• RECORDS:
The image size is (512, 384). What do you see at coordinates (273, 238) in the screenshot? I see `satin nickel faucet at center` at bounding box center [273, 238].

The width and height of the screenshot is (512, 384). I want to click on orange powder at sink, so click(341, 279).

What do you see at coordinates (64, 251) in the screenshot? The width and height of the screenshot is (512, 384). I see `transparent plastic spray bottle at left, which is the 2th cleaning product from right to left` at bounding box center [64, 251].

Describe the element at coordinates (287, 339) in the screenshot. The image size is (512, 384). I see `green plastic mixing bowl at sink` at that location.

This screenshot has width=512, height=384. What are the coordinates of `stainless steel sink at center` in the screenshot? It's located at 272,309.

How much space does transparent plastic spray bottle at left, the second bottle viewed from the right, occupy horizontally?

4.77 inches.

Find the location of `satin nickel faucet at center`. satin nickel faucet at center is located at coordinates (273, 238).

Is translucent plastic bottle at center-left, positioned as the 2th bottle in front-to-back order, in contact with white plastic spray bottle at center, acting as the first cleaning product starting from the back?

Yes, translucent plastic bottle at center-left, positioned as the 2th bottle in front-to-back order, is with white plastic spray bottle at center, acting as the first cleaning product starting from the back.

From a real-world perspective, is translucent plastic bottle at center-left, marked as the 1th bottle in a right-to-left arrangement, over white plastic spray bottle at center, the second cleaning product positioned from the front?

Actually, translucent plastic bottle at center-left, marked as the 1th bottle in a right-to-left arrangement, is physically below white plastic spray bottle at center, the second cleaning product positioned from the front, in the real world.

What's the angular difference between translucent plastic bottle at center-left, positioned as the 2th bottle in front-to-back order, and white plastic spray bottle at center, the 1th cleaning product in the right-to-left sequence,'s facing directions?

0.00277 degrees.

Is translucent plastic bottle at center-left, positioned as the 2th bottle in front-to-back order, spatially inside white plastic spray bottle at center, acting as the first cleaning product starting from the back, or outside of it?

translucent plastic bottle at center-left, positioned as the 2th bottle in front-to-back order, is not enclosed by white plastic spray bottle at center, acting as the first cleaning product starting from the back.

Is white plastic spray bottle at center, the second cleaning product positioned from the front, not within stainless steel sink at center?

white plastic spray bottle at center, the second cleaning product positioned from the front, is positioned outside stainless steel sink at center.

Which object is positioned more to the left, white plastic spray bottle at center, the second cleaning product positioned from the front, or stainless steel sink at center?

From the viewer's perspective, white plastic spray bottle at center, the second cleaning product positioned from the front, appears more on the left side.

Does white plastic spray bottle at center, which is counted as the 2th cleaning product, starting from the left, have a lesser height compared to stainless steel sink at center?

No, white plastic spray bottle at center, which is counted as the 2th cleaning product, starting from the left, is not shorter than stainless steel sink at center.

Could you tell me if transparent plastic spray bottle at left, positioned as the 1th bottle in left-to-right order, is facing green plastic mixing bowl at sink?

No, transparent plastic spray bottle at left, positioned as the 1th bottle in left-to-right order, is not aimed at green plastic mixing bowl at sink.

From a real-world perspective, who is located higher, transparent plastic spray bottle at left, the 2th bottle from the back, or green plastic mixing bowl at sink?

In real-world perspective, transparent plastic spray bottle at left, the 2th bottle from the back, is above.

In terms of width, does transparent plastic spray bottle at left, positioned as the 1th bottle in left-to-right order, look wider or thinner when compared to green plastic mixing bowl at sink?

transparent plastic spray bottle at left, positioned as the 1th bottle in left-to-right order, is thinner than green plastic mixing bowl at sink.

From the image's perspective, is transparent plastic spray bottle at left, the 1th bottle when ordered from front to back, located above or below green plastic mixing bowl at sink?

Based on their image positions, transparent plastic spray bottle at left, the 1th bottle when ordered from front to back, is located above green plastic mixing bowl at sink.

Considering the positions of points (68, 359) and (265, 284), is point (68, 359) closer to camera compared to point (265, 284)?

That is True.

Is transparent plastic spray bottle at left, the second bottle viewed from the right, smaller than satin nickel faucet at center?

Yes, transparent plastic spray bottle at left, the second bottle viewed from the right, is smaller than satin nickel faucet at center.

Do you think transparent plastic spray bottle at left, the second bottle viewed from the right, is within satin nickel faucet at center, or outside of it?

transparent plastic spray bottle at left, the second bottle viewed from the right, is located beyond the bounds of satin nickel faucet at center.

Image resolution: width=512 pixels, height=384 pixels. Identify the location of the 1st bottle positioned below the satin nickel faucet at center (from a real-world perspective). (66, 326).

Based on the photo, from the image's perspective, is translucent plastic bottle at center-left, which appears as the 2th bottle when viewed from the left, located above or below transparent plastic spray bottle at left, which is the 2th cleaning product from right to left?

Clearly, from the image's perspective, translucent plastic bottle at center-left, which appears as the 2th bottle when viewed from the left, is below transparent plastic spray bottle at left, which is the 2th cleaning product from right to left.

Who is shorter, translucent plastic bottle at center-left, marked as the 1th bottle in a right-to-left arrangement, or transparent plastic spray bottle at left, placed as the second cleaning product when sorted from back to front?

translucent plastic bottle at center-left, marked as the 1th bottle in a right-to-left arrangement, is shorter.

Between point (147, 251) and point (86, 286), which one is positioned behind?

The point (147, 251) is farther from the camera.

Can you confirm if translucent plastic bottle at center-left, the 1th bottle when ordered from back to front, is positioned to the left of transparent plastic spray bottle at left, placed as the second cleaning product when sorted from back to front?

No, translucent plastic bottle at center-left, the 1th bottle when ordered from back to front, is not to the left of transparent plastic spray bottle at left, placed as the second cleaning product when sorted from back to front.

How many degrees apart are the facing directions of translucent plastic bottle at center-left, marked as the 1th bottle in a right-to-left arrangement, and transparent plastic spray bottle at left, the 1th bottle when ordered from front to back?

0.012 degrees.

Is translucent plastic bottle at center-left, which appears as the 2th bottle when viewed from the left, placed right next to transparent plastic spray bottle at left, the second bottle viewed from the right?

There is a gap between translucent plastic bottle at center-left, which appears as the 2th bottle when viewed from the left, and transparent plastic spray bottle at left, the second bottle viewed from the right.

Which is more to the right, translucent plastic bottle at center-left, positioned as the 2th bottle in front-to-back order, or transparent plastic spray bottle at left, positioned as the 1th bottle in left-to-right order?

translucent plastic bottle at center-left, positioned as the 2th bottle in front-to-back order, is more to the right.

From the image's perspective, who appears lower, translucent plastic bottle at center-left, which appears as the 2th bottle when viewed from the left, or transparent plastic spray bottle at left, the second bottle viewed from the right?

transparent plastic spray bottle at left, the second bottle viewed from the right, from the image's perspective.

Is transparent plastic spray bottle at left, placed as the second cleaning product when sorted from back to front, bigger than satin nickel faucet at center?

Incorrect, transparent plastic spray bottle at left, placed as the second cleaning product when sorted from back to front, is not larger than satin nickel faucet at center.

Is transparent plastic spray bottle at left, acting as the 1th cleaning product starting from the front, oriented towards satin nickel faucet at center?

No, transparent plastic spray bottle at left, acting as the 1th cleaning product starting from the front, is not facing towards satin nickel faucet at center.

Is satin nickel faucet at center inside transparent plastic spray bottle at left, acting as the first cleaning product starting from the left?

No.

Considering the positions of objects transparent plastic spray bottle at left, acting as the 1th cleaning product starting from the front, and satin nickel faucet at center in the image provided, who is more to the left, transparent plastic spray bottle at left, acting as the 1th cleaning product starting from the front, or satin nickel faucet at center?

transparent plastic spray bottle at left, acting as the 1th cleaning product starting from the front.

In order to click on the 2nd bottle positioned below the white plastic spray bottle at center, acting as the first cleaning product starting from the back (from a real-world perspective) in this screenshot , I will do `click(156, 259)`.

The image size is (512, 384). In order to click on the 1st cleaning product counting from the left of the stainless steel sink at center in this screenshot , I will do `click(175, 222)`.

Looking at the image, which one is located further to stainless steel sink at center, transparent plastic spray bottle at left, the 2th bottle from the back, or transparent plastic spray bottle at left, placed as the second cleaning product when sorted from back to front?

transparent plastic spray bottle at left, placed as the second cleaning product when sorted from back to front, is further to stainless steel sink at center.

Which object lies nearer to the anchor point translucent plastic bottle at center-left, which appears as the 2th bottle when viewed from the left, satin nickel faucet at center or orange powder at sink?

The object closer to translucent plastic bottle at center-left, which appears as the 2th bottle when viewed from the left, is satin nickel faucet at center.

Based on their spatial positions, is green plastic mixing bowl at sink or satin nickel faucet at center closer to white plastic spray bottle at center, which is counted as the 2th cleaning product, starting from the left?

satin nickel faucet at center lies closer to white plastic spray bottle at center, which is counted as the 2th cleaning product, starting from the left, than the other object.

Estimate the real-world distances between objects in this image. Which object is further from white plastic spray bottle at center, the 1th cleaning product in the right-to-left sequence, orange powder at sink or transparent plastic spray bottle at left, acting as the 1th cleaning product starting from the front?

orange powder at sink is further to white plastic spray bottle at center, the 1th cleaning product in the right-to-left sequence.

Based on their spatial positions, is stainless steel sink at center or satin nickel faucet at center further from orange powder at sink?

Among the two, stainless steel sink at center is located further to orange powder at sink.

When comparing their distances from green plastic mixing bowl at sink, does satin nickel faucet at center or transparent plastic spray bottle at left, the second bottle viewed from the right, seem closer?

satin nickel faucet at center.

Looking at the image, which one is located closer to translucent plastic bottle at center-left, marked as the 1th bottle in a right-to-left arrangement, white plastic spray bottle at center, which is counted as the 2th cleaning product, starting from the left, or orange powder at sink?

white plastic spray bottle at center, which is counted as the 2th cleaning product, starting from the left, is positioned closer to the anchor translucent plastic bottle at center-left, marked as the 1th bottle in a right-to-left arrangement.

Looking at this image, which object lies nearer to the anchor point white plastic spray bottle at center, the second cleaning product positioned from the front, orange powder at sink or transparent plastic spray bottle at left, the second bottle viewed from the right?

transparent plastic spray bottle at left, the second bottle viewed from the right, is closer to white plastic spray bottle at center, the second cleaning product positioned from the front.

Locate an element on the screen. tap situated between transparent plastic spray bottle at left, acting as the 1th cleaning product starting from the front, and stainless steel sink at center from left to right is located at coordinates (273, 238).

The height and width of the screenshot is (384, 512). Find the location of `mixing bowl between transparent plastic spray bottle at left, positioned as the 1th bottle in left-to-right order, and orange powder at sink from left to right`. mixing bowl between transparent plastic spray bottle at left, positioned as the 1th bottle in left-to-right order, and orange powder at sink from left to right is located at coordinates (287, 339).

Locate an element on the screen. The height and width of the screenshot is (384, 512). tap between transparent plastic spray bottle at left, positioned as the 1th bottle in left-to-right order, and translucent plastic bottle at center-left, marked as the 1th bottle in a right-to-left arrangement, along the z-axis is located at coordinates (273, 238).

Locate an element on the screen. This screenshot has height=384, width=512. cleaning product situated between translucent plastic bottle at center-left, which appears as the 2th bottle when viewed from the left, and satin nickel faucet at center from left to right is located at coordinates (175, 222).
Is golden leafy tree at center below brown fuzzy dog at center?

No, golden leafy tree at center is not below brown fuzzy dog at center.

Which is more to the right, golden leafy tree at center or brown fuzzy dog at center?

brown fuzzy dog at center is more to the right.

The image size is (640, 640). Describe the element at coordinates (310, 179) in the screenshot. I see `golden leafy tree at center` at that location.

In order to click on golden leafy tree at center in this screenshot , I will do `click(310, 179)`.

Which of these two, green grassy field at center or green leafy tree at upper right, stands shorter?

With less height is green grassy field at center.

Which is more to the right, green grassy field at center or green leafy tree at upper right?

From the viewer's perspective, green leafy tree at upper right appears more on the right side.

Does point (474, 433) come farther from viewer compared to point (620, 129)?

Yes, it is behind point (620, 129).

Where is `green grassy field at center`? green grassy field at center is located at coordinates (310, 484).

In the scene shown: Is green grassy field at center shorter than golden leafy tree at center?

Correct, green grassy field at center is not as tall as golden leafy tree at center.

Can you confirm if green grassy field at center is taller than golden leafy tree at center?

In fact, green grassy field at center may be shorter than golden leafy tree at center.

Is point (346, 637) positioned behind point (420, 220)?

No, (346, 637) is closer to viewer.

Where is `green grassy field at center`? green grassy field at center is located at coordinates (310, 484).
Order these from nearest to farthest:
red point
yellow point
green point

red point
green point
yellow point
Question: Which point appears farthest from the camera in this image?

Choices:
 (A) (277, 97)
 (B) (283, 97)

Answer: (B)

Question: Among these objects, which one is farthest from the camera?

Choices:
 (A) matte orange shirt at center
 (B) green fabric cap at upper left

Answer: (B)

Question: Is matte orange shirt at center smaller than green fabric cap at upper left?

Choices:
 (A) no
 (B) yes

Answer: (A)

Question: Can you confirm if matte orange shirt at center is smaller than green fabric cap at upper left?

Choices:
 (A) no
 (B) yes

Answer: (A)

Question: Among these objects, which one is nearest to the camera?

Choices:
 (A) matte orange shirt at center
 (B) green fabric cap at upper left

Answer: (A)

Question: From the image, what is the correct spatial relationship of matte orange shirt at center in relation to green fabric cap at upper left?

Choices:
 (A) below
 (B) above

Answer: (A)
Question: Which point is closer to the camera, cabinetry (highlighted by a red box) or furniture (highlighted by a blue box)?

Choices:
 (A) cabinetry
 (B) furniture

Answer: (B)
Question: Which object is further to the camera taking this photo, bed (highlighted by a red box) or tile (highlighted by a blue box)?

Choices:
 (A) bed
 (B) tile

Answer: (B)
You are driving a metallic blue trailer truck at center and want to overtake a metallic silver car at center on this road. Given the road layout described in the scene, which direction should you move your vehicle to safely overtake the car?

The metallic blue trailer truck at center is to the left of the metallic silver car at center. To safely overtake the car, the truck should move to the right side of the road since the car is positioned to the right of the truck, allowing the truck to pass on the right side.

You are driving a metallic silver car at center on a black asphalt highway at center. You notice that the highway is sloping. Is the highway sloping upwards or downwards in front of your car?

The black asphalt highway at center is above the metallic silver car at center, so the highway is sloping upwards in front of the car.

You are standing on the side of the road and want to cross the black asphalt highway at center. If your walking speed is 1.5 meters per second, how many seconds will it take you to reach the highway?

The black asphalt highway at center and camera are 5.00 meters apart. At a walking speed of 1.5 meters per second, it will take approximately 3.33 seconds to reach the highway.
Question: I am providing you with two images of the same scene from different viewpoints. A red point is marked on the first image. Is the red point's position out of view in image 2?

• TO DO:
Locate every line in the material that contains the word "directions" and copy each of those lines in full.

• SOLUTION TO THE EXERCISE:
What's the angular difference between translucent plastic bottle at center-left, positioned as the 2th bottle in front-to-back order, and white plastic spray bottle at center, the 1th cleaning product in the right-to-left sequence,'s facing directions?
How many degrees apart are the facing directions of translucent plastic bottle at center-left, marked as the 1th bottle in a right-to-left arrangement, and transparent plastic spray bottle at left, the 1th bottle when ordered from front to back?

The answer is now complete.